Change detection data
▽

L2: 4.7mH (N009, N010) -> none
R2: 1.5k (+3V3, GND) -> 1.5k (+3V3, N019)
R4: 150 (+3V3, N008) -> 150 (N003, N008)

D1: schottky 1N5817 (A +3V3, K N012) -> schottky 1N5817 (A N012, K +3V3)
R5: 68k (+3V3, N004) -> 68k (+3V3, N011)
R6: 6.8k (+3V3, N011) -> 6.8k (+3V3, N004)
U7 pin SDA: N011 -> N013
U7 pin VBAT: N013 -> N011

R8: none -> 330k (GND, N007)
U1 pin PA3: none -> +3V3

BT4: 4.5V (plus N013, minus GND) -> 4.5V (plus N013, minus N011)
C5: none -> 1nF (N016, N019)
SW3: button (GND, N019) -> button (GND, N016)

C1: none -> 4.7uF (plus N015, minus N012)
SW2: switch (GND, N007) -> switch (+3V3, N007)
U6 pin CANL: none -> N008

△
▽

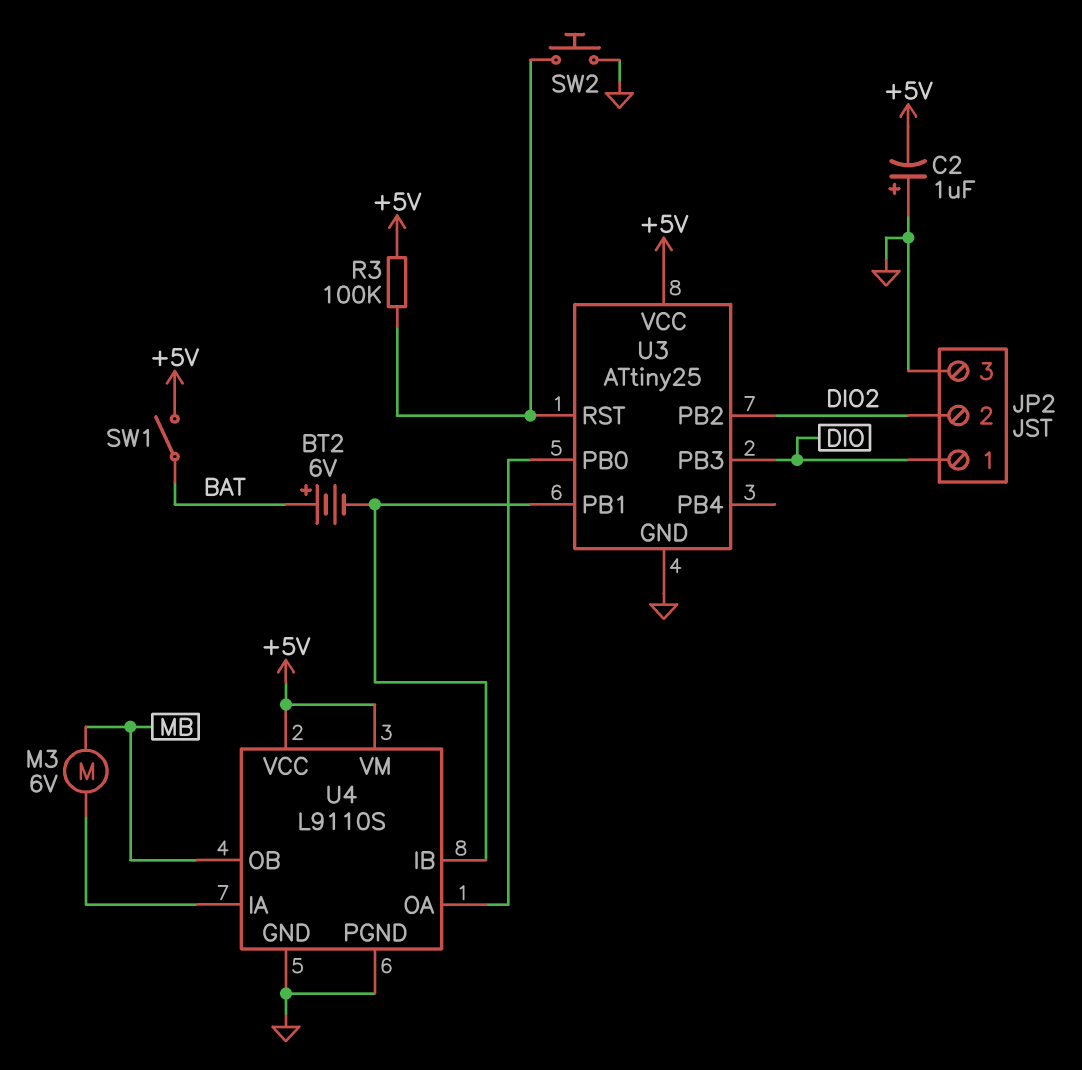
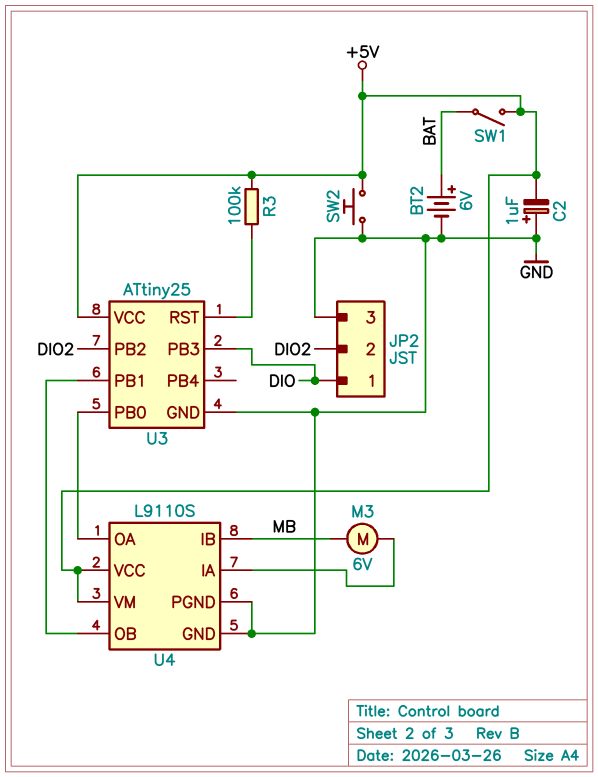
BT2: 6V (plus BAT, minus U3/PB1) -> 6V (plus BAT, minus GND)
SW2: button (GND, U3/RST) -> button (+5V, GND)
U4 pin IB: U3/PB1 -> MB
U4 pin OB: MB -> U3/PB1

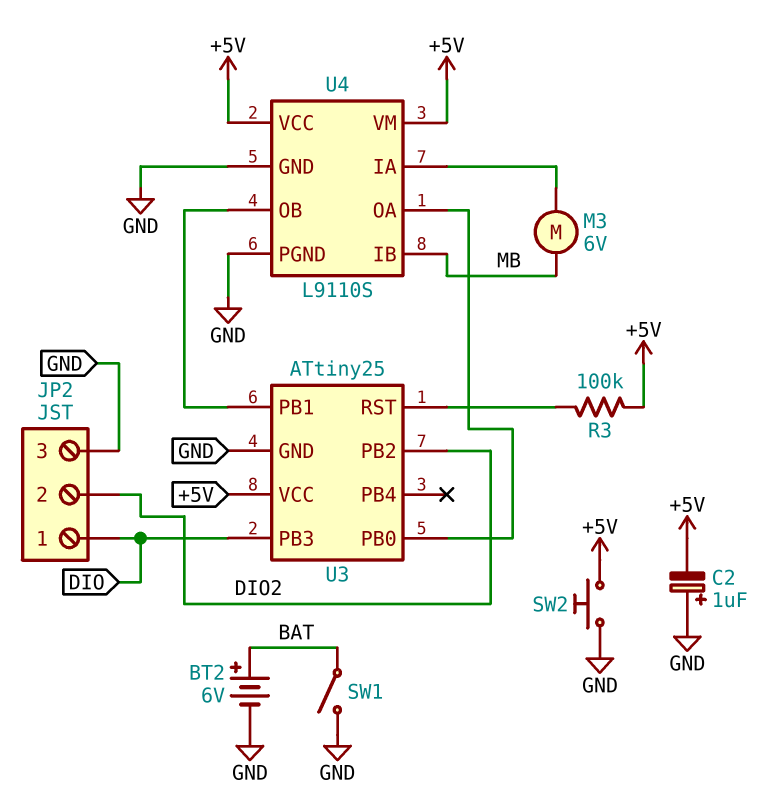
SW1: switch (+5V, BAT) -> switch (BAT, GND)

△

— ABOUT THIS EXERCISE —
Would you restate, exactly and with no pictures, the lines of the entries above from the one containing "BT2: 6V (plus" through the one containing "SW1: switch (+5V, BAT) -> switch (BAT, GND)"?

— REPLY —
BT2: 6V (plus BAT, minus U3/PB1) -> 6V (plus BAT, minus GND)
SW2: button (GND, U3/RST) -> button (+5V, GND)
U4 pin IB: U3/PB1 -> MB
U4 pin OB: MB -> U3/PB1

SW1: switch (+5V, BAT) -> switch (BAT, GND)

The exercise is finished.